(TASK ITEM) Write out each record exactly and skip every image.

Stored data
*** Begin section ***

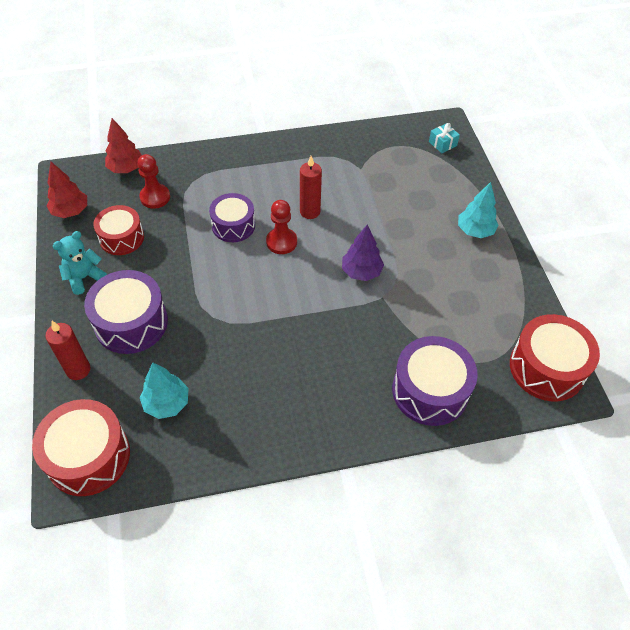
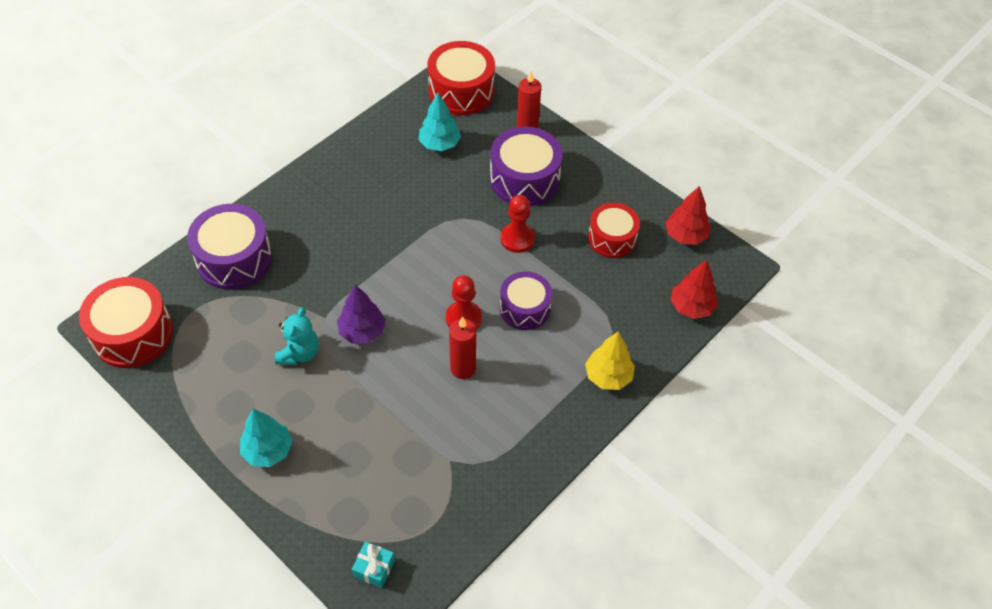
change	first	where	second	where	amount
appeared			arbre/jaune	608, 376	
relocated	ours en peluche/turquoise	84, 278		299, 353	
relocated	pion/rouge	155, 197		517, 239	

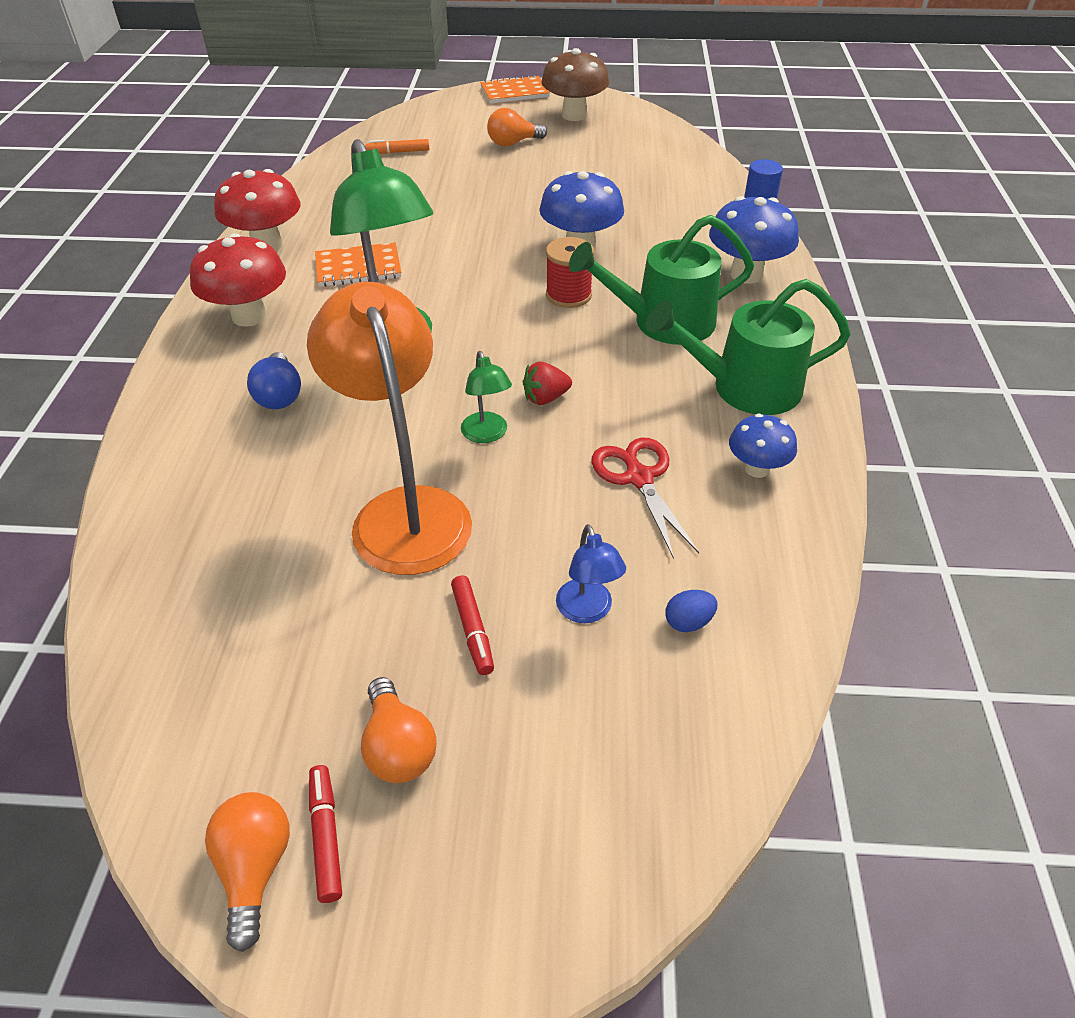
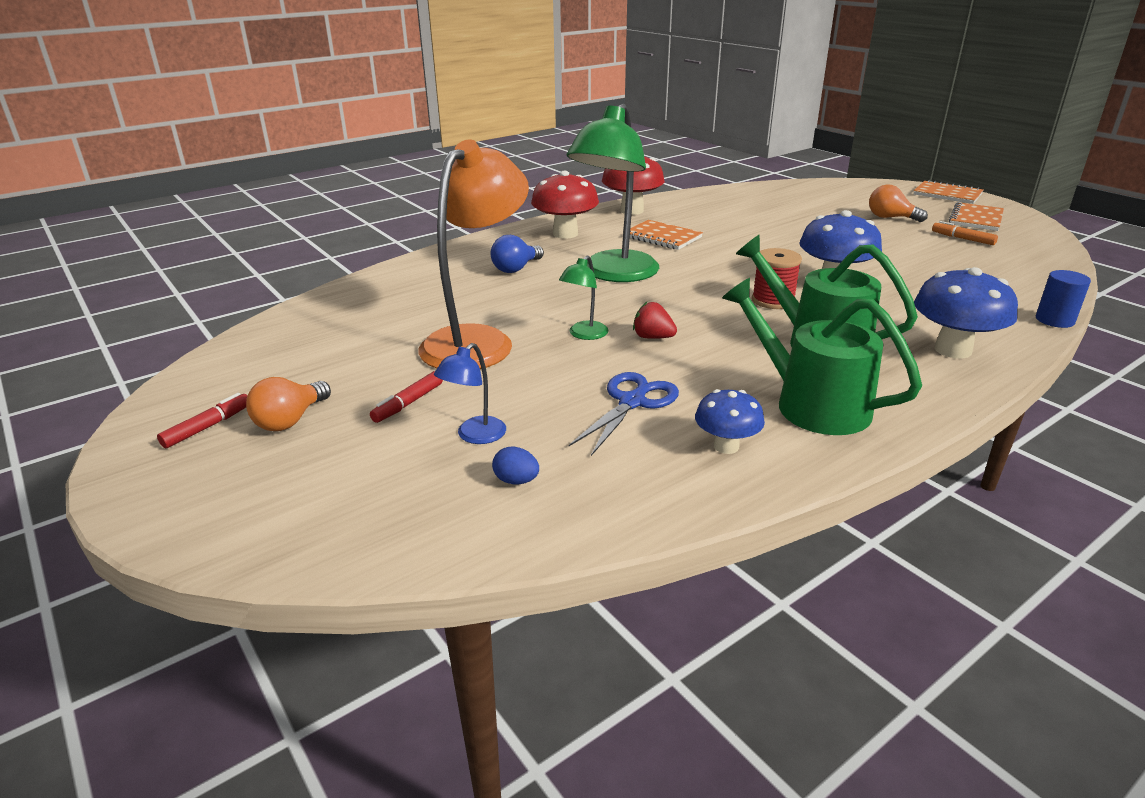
change	first	where	second	where	amount
missing	ampoule/orange	255, 868			
relocated	feutre/orange	398, 152		962, 239	
exchanged	champignon/marron	574, 115	carnet/orange	976, 219	
colour	ciseaux/rouge	639, 478	ciseaux/bleu	632, 402	

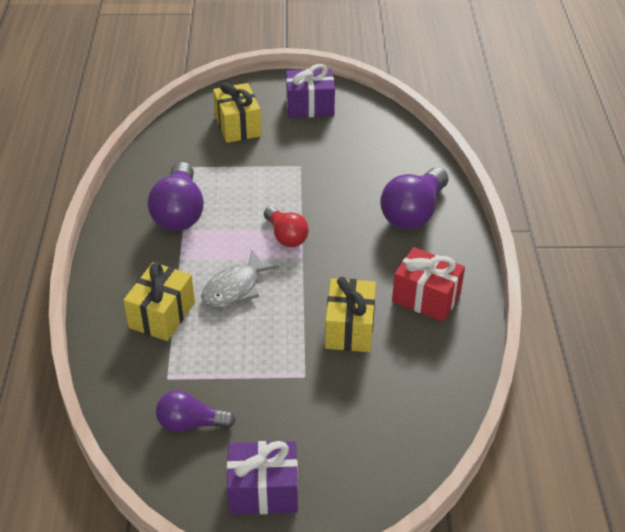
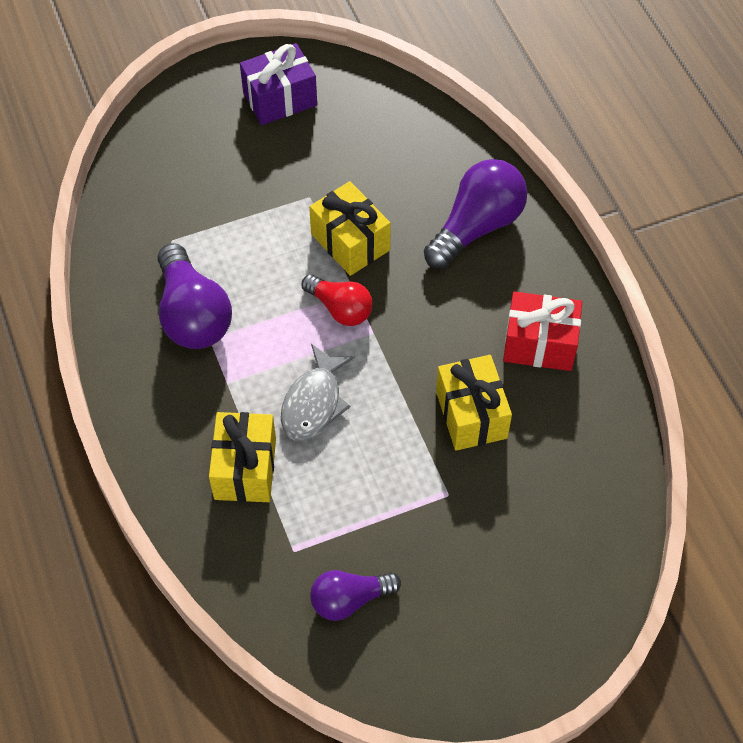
change	first	where	second	where	amount
missing	cadeau/violet	263, 491			
relocated	cadeau/jaune	238, 126		350, 242	
spun	ampoule/violet	413, 213		476, 227	150 degrees counterclockwise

*** End section ***

(COMPLETED EXERCISE)
change	first	where	second	where	amount
appeared			arbre/jaune	608, 376	
relocated	ours en peluche/turquoise	84, 278		299, 353	
relocated	pion/rouge	155, 197		517, 239	

change	first	where	second	where	amount
missing	ampoule/orange	255, 868			
relocated	feutre/orange	398, 152		962, 239	
exchanged	champignon/marron	574, 115	carnet/orange	976, 219	
colour	ciseaux/rouge	639, 478	ciseaux/bleu	632, 402	

change	first	where	second	where	amount
missing	cadeau/violet	263, 491			
relocated	cadeau/jaune	238, 126		350, 242	
spun	ampoule/violet	413, 213		476, 227	150 degrees counterclockwise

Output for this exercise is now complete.